TASK DETAILS:
Starting with the line that contains "none -> grey brick E9 level 2", return every line through the end of the listing below exactly as written. Omit the pictures.

INFORMATION SHOWN:

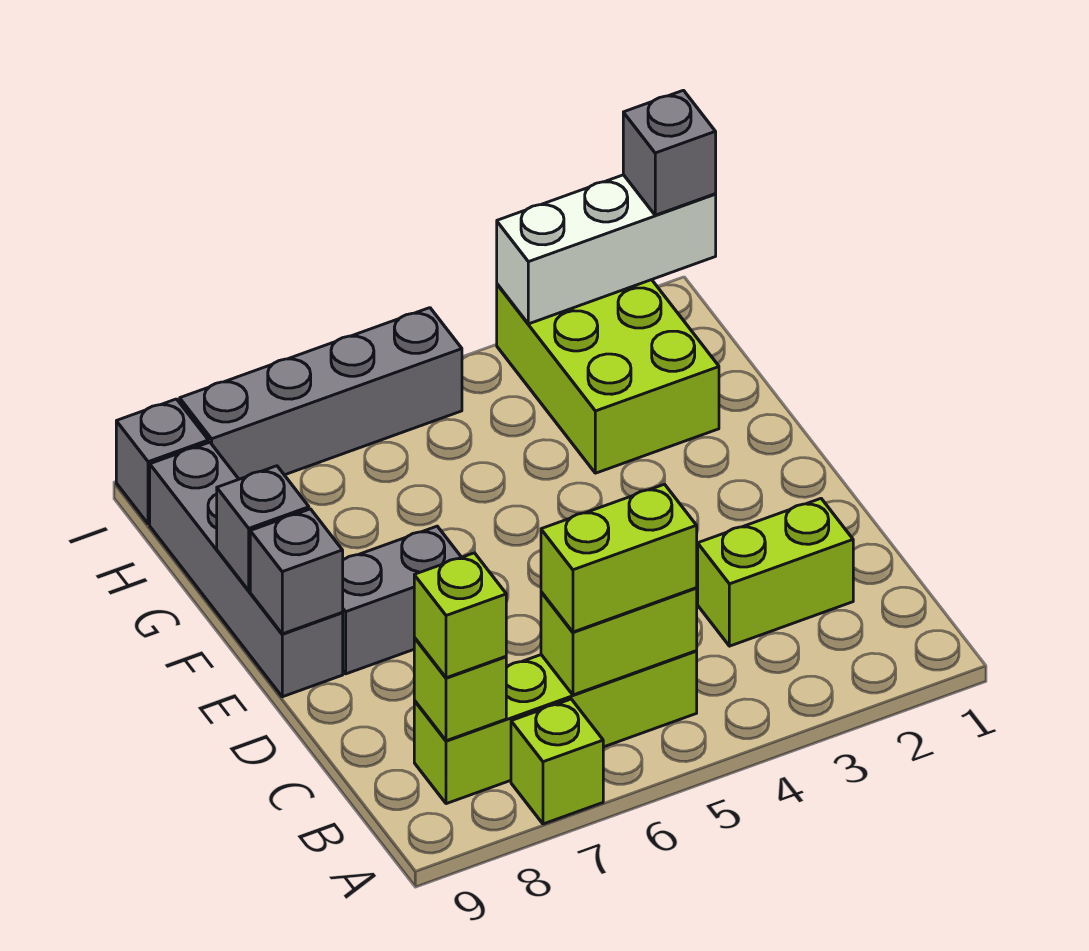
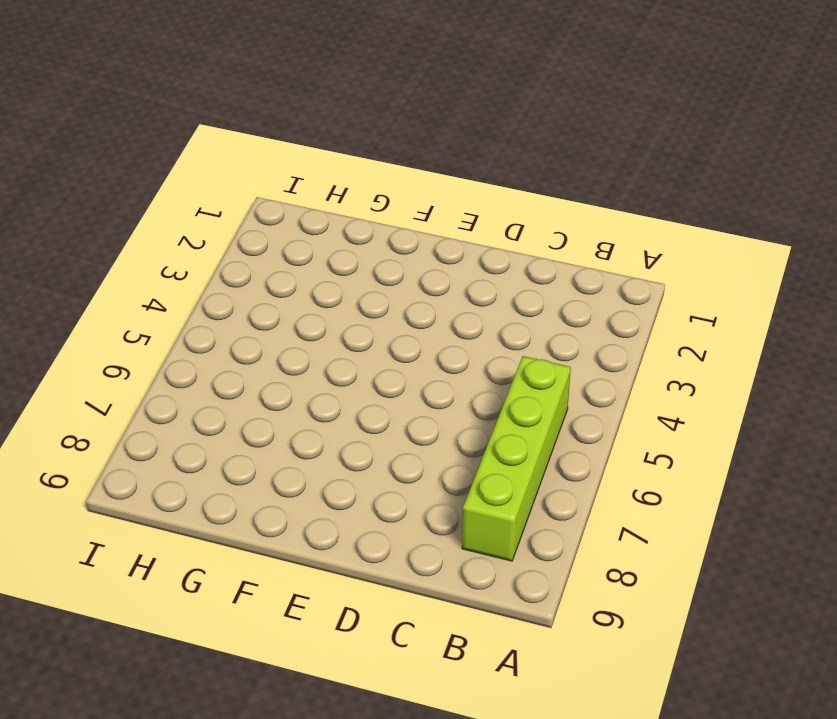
none -> lime brick A7 level 1
none -> lime brick C2:C3 level 1
none -> grey brick E7:E8 level 1

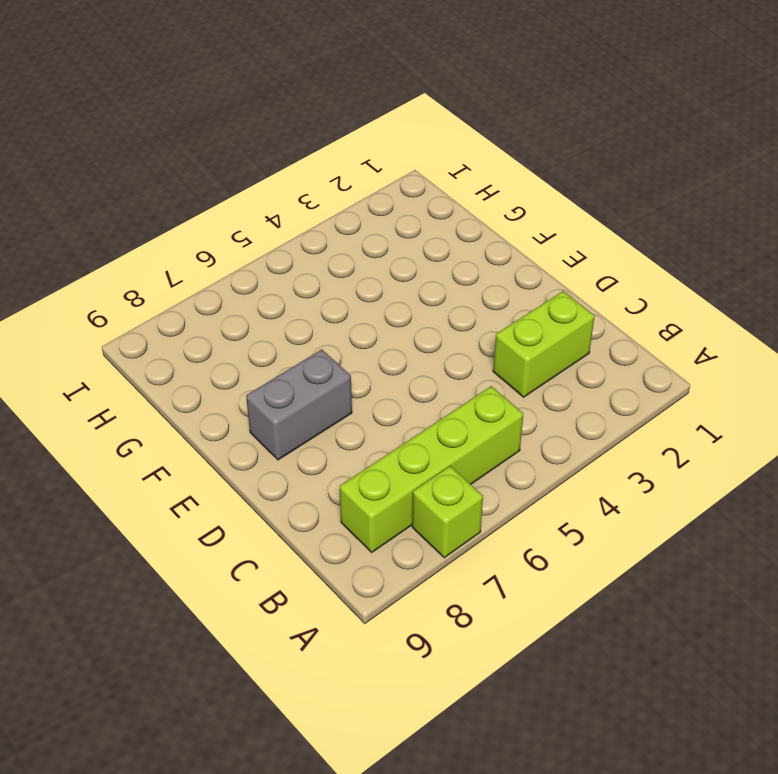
none -> grey brick E9:H9 level 1
none -> lime brick G2:I3 level 1
none -> grey brick I5:I8 level 1

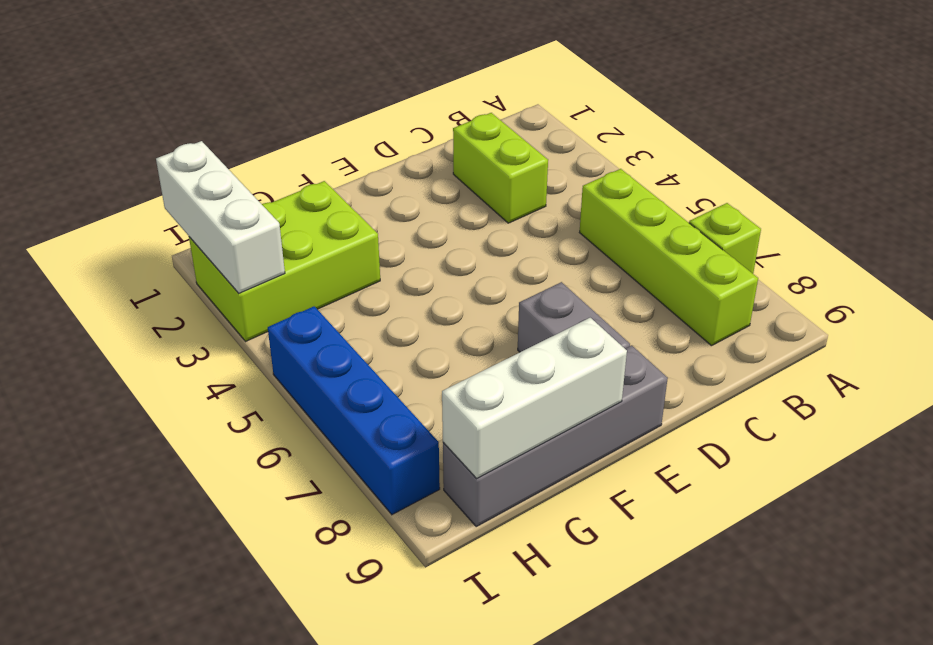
white brick F9:H9 level 2 -> grey brick F9 level 2
blue brick I5:I8 level 1 -> grey brick I5:I8 level 1
none -> grey brick I9 level 1
none -> lime brick B5:B6 level 2
none -> lime brick B8 level 2

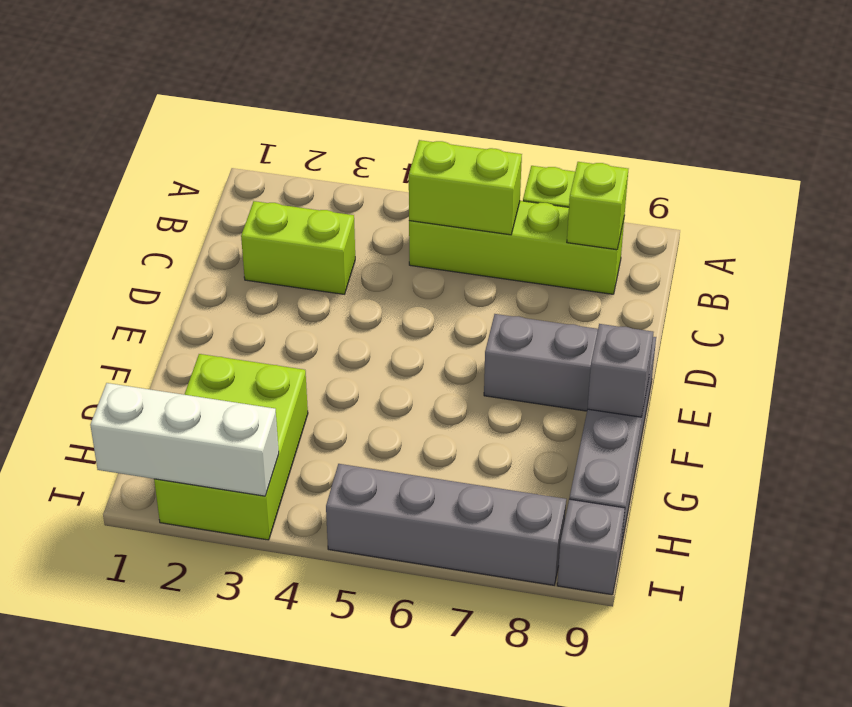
none -> grey brick E9 level 2
none -> lime brick B5:B6 level 3
none -> lime brick B8 level 3

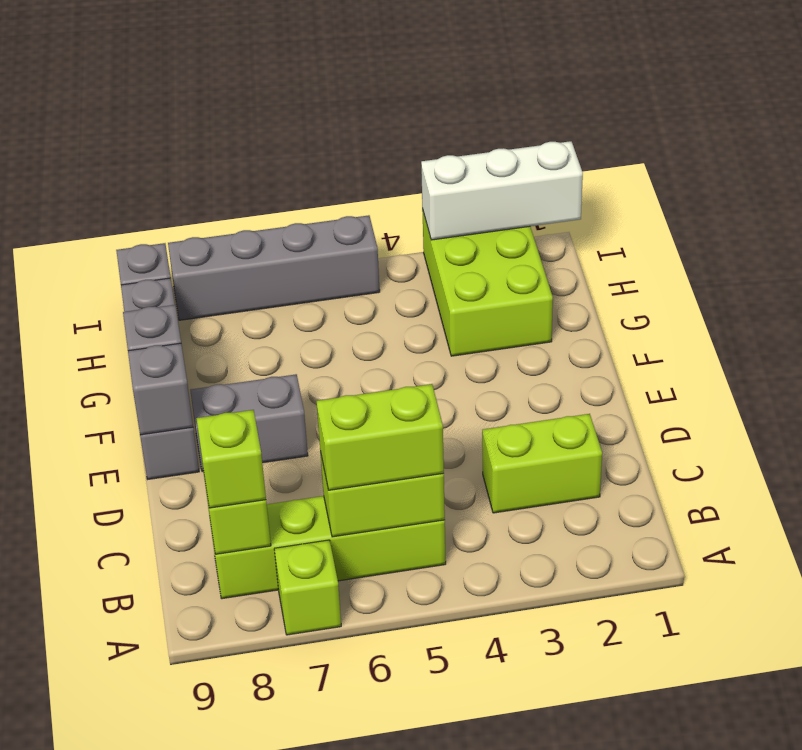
none -> grey brick I1 level 3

EXERCISE RESPONSE:
none -> grey brick E9 level 2
none -> lime brick B5:B6 level 3
none -> lime brick B8 level 3

none -> grey brick I1 level 3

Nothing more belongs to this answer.